How to complete this task: The line containing "OLED3 pin VCC: 5V -> 3V3" and each line after it, through the final line of the data, are to be retyped exactly, with pictures left out.

(Change detection outputs)
--- START ---

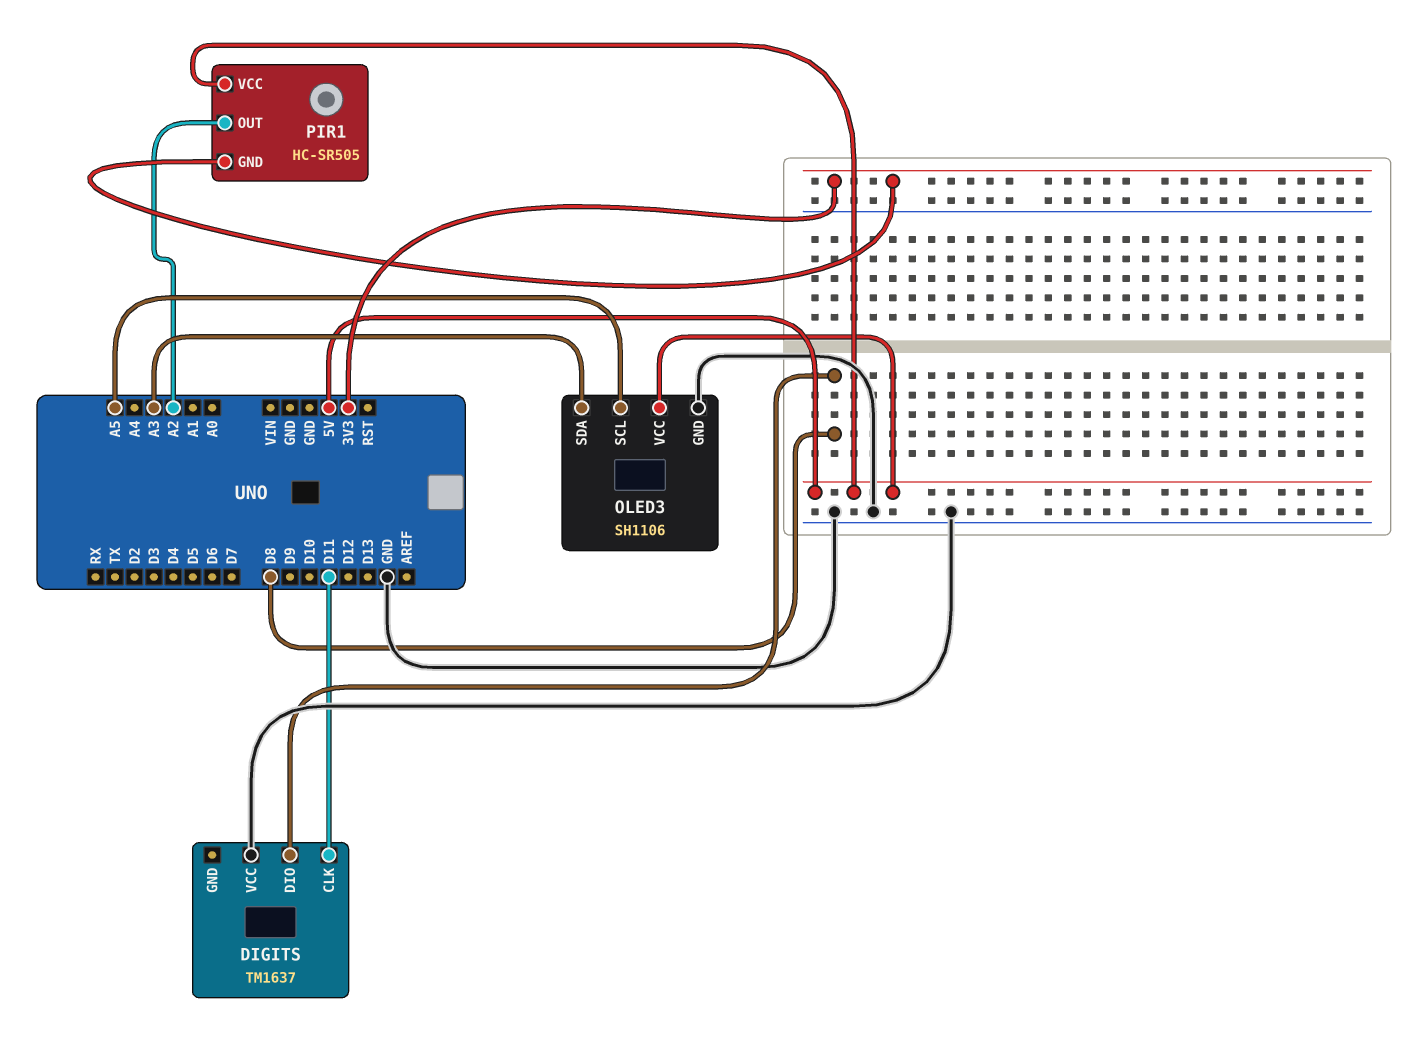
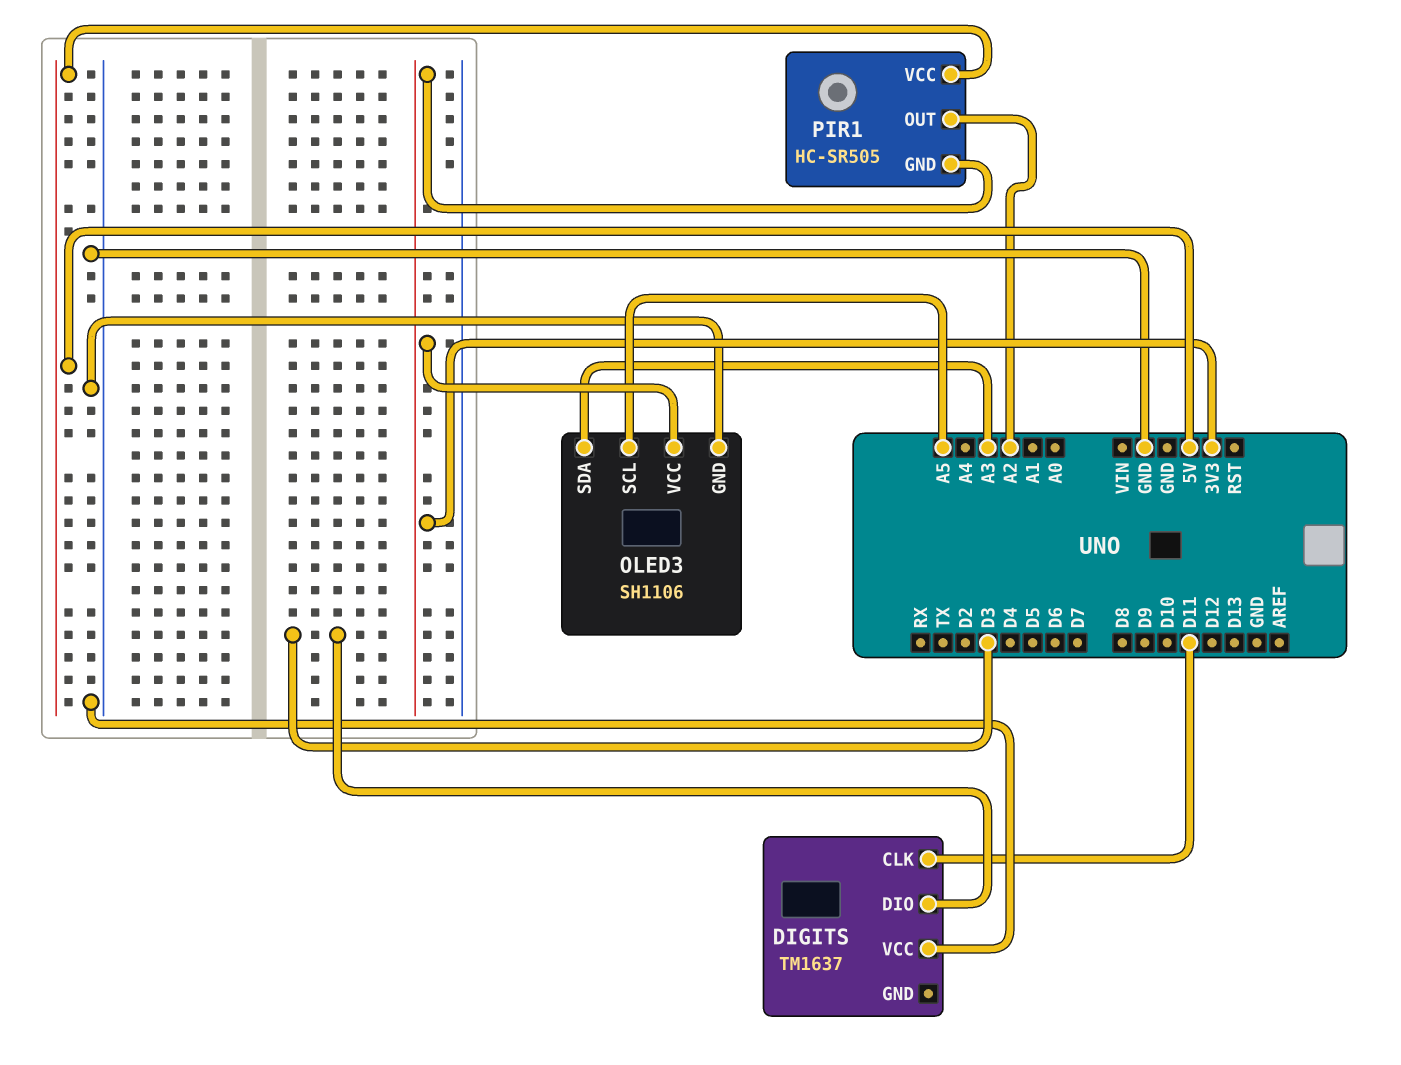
DIGITS pin DIO: D8 -> D3
OLED3 pin VCC: 5V -> 3V3

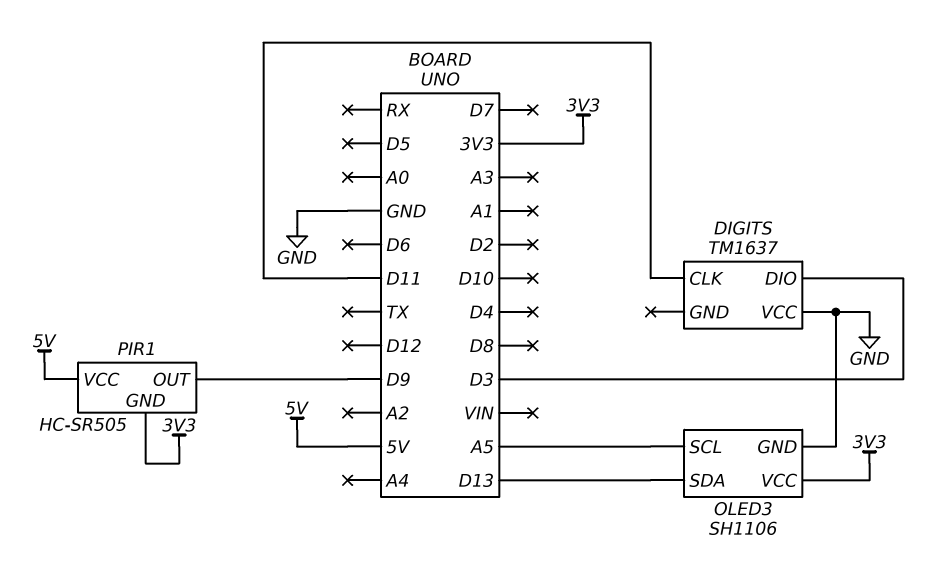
OLED3 pin SDA: A3 -> D13
PIR1 pin OUT: A2 -> D9

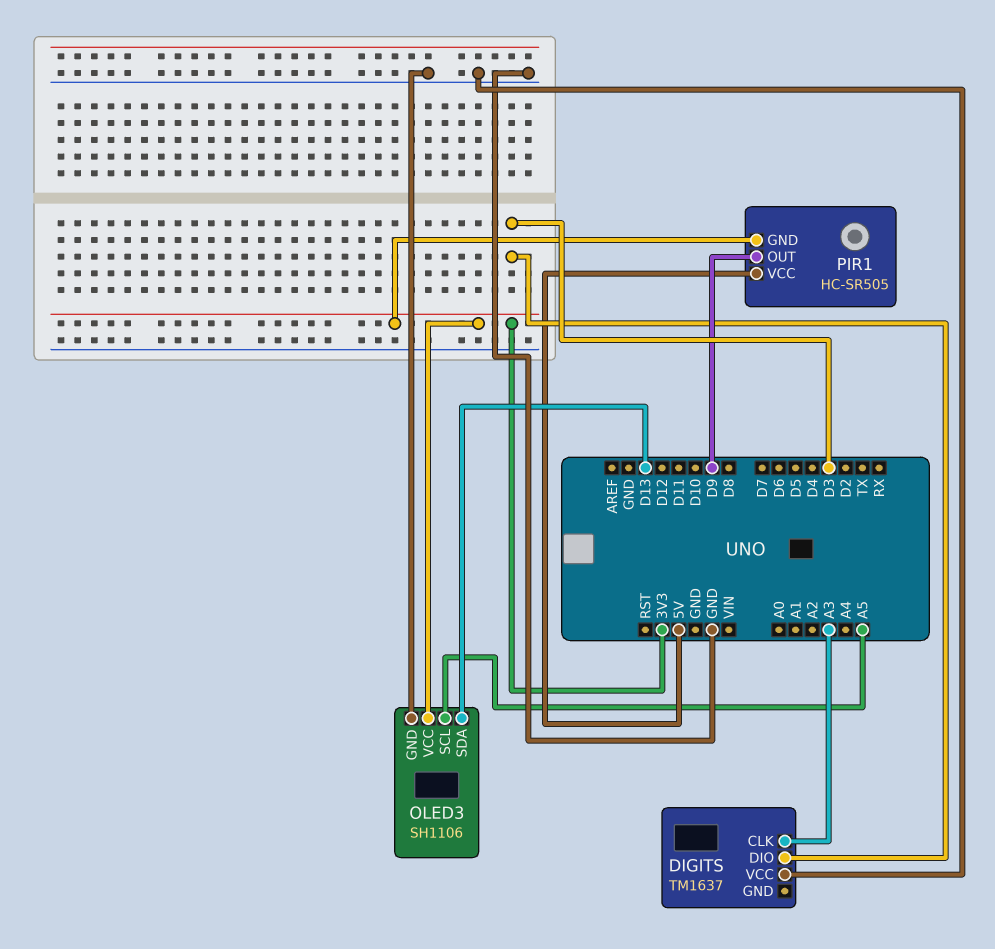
DIGITS pin CLK: D11 -> A3

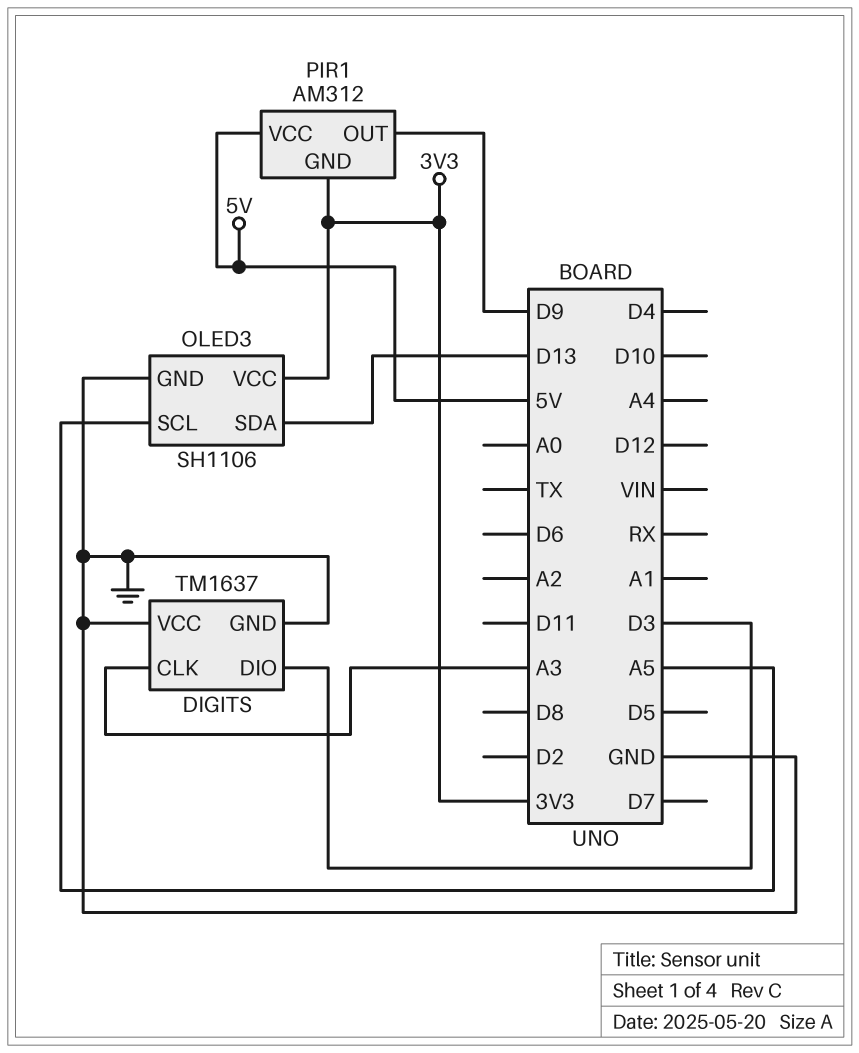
DIGITS pin GND: none -> GND
PIR1: HC-SR505 -> AM312

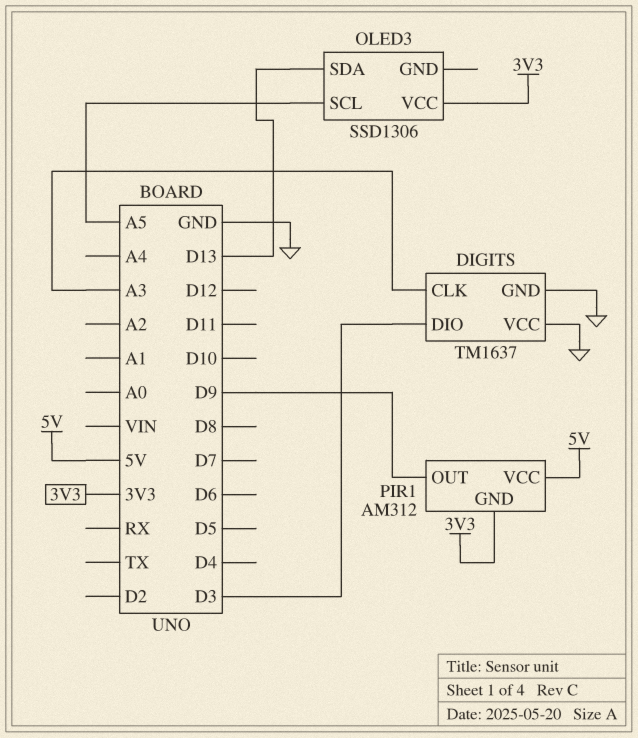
OLED3: SH1106 -> SSD1306
OLED3 pin GND: GND -> none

--- END ---

Result of the exercise:
OLED3 pin VCC: 5V -> 3V3

OLED3 pin SDA: A3 -> D13
PIR1 pin OUT: A2 -> D9

DIGITS pin CLK: D11 -> A3

DIGITS pin GND: none -> GND
PIR1: HC-SR505 -> AM312

OLED3: SH1106 -> SSD1306
OLED3 pin GND: GND -> none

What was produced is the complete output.